Data:
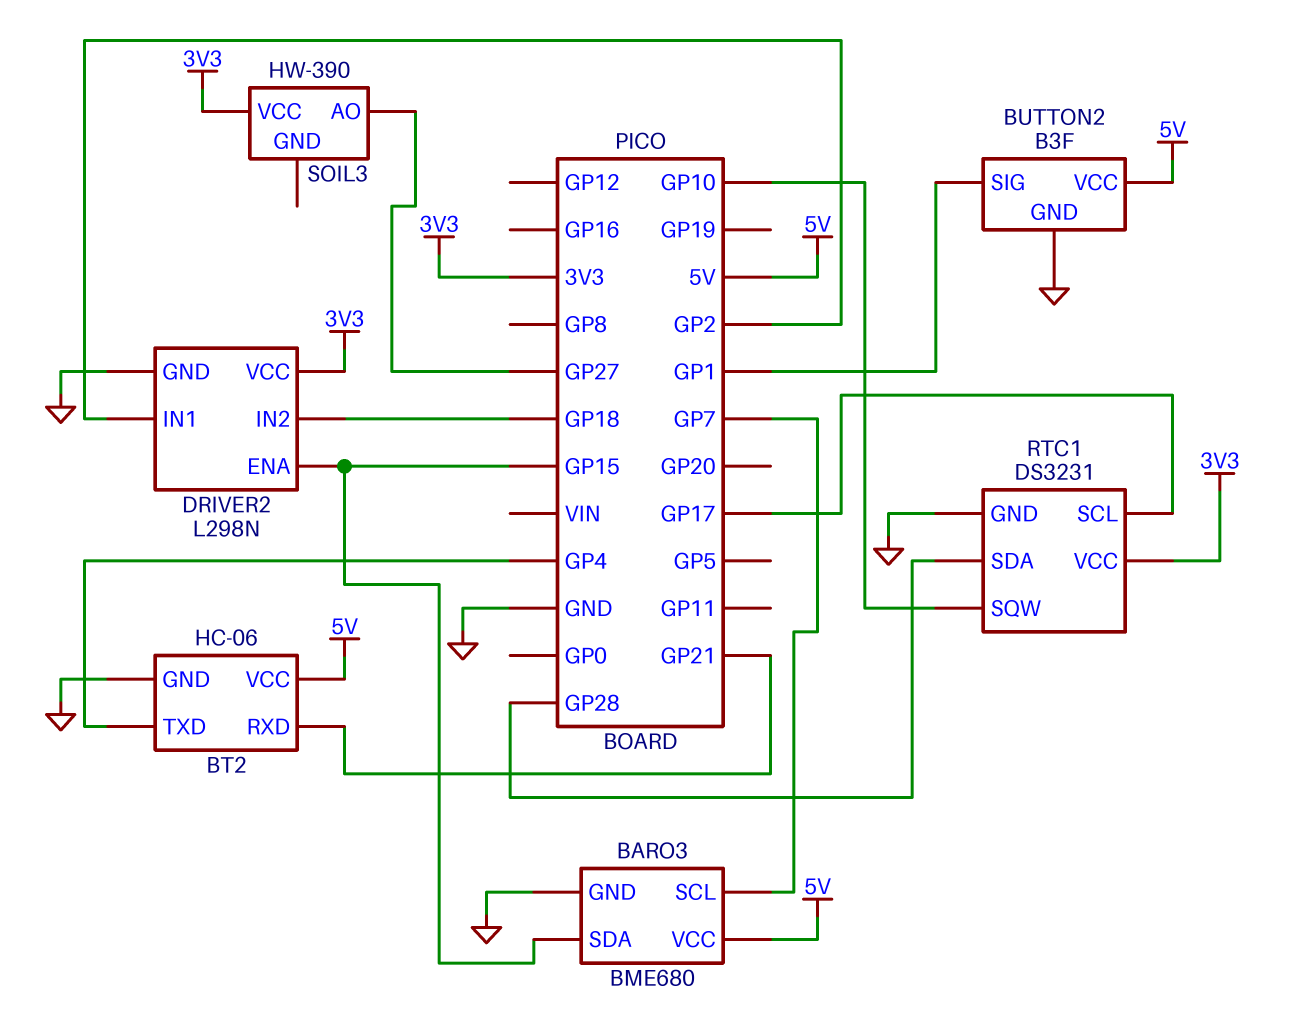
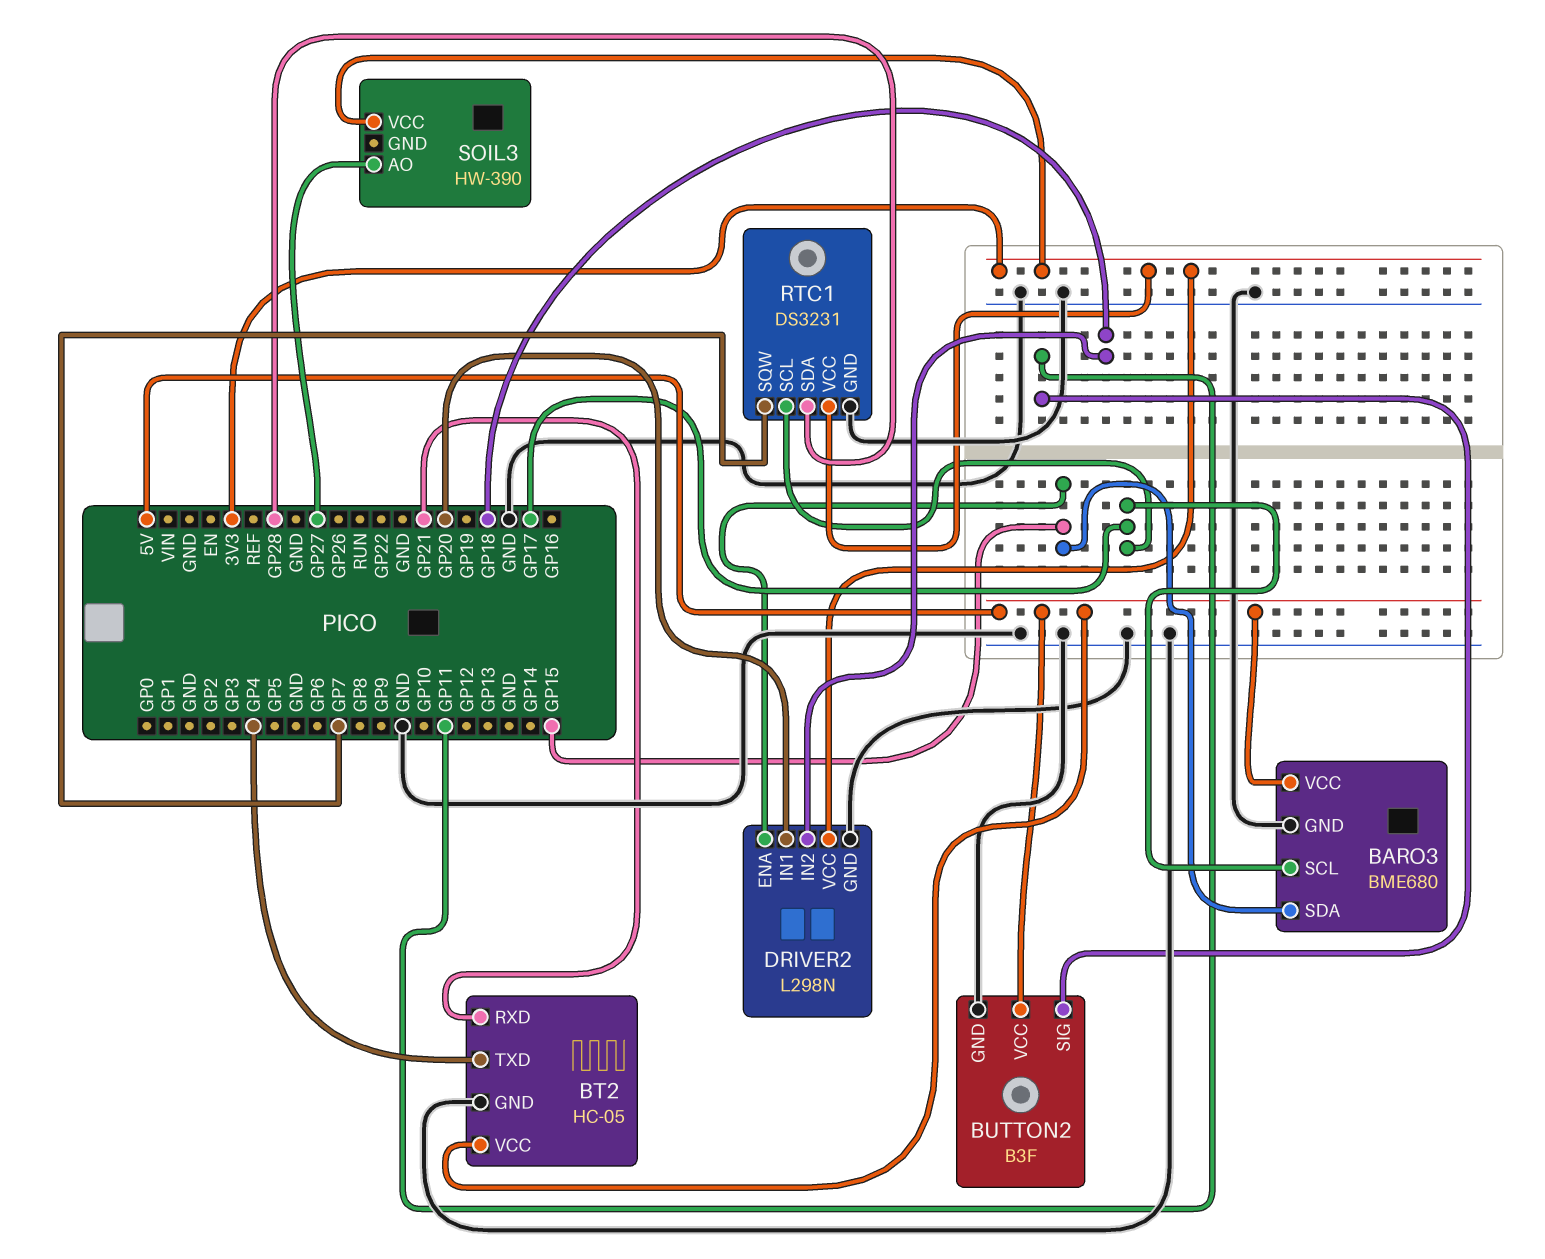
BARO3 pin SCL: GP7 -> GP17
BT2: HC-06 -> HC-05
BUTTON2 pin SIG: GP1 -> GP11
DRIVER2 pin IN1: GP2 -> GP20
RTC1 pin SQW: GP10 -> GP7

Problem description:
Write the records above out again word for word, skipping each picture.

Task result:
BARO3 pin SCL: GP7 -> GP17
BT2: HC-06 -> HC-05
BUTTON2 pin SIG: GP1 -> GP11
DRIVER2 pin IN1: GP2 -> GP20
RTC1 pin SQW: GP10 -> GP7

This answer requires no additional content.